• [Records for this task]:
+++++
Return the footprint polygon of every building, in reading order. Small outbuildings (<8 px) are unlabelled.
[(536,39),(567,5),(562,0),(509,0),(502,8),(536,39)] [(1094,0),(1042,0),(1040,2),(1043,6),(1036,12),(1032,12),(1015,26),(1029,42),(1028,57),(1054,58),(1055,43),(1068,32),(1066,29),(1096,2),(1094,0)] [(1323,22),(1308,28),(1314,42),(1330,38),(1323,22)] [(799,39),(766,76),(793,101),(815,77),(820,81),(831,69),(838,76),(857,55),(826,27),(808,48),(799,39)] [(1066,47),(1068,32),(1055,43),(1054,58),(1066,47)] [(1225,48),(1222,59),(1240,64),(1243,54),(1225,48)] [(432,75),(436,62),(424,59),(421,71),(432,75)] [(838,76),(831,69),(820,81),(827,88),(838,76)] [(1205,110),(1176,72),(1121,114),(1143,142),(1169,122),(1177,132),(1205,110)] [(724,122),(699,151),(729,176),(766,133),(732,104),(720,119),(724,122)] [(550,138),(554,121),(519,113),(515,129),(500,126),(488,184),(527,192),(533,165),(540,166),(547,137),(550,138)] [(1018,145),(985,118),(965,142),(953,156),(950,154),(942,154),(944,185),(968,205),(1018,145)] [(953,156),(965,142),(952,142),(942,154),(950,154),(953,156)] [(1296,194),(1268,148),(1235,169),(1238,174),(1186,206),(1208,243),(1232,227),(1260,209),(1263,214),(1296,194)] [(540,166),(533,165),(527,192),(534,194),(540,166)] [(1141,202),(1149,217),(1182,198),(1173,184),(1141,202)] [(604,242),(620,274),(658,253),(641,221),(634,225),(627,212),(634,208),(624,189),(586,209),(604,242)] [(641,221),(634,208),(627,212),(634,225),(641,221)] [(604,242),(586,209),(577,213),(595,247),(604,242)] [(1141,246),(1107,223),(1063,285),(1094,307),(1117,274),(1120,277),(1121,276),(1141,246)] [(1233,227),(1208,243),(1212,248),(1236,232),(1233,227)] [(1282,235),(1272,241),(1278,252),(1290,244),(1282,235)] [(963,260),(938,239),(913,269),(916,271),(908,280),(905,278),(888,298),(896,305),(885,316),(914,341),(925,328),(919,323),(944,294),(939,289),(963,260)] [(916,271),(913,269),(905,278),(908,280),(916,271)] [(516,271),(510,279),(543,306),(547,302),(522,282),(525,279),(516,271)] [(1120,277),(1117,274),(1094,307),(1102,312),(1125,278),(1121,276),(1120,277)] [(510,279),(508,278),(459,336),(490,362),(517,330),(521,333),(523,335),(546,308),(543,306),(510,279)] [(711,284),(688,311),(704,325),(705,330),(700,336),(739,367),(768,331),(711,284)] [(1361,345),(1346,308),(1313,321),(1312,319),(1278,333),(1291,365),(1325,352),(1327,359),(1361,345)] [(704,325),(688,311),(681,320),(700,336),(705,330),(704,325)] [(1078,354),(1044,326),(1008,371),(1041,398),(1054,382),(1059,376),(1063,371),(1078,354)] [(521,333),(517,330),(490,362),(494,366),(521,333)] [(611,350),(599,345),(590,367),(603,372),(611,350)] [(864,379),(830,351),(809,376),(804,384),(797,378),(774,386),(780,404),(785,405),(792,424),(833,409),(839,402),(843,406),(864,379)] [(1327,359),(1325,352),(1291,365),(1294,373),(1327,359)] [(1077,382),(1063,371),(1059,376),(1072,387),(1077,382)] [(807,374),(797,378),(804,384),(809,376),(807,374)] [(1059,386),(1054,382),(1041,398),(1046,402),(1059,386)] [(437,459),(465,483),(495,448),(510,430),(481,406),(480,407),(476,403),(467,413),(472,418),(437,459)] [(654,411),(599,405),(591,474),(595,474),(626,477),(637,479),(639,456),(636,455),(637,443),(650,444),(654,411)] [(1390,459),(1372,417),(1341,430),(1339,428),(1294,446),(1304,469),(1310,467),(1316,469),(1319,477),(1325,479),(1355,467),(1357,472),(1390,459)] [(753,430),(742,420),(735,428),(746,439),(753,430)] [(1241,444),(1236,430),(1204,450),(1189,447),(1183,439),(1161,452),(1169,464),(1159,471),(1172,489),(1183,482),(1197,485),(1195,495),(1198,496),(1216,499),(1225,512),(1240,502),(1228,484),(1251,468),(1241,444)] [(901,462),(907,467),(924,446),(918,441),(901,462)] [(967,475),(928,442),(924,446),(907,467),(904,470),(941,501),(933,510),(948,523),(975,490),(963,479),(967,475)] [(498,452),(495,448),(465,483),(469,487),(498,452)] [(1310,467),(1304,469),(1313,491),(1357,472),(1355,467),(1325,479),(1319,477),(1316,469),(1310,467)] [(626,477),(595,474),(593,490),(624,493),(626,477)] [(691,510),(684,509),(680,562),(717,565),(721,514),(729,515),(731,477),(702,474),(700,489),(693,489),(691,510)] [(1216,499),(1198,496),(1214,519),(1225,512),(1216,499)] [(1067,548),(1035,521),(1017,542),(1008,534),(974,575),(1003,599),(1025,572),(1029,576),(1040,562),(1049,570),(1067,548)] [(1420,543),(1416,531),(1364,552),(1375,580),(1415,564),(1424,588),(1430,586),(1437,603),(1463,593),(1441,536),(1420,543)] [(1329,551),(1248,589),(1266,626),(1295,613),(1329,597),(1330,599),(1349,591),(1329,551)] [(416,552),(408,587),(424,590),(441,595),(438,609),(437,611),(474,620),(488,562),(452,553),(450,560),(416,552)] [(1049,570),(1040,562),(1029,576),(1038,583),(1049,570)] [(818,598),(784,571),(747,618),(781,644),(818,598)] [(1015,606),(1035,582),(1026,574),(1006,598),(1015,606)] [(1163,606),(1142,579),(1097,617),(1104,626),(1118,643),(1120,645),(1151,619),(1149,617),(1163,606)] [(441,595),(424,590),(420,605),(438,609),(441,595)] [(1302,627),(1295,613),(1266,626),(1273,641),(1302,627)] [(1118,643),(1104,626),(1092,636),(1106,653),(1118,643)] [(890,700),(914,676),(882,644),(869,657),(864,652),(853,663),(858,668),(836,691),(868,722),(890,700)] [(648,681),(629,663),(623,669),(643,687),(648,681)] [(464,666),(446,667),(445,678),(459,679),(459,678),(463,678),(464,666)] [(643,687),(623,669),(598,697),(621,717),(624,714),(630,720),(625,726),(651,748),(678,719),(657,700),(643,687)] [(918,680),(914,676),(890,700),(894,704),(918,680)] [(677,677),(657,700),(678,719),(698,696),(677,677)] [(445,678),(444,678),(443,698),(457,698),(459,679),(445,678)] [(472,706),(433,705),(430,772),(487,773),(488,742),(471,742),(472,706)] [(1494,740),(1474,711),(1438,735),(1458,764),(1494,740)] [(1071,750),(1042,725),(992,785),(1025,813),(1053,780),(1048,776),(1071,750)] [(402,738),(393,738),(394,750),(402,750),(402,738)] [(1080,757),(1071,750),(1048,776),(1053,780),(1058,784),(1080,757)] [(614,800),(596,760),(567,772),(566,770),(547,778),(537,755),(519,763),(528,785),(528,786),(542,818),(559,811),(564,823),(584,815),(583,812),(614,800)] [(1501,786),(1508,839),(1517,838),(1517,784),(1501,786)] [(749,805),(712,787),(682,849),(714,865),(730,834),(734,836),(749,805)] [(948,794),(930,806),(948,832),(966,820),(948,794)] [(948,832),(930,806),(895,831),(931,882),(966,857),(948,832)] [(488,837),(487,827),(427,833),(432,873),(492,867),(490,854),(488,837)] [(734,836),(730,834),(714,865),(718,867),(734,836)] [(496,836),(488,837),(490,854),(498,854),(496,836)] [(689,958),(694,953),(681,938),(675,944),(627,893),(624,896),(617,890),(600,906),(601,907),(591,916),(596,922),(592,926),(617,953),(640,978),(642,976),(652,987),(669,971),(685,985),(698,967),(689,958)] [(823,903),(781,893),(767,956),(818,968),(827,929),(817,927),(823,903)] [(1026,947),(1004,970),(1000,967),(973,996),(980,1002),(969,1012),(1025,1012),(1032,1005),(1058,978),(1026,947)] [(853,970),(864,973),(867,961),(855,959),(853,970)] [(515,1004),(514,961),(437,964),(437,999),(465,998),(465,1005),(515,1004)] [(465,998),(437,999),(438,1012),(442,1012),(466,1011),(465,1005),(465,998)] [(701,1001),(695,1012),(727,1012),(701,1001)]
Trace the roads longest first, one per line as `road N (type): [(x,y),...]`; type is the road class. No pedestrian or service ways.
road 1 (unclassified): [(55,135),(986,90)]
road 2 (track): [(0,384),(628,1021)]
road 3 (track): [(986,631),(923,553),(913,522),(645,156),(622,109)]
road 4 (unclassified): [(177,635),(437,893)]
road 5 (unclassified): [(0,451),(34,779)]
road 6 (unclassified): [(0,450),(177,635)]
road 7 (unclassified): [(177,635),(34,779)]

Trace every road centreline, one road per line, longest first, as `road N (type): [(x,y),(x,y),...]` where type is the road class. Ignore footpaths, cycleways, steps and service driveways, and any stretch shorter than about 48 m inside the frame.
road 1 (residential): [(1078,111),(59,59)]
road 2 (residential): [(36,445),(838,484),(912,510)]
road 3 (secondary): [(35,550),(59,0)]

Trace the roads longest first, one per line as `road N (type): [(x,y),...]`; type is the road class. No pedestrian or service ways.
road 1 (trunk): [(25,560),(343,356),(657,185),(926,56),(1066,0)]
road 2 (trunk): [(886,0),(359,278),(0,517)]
+++++
• [What is needed]: Which lines of the records contain "every"? Show each of them.

• [Reply to the task]:
Return the footprint polygon of every building, in reading order. Small outbuildings (<8 px) are unlabelled.
Trace every road centreline, one road per line, longest first, as `road N (type): [(x,y),(x,y),...]` where type is the road class. Ignore footpaths, cycleways, steps and service driveways, and any stretch shorter than about 48 m inside the frame.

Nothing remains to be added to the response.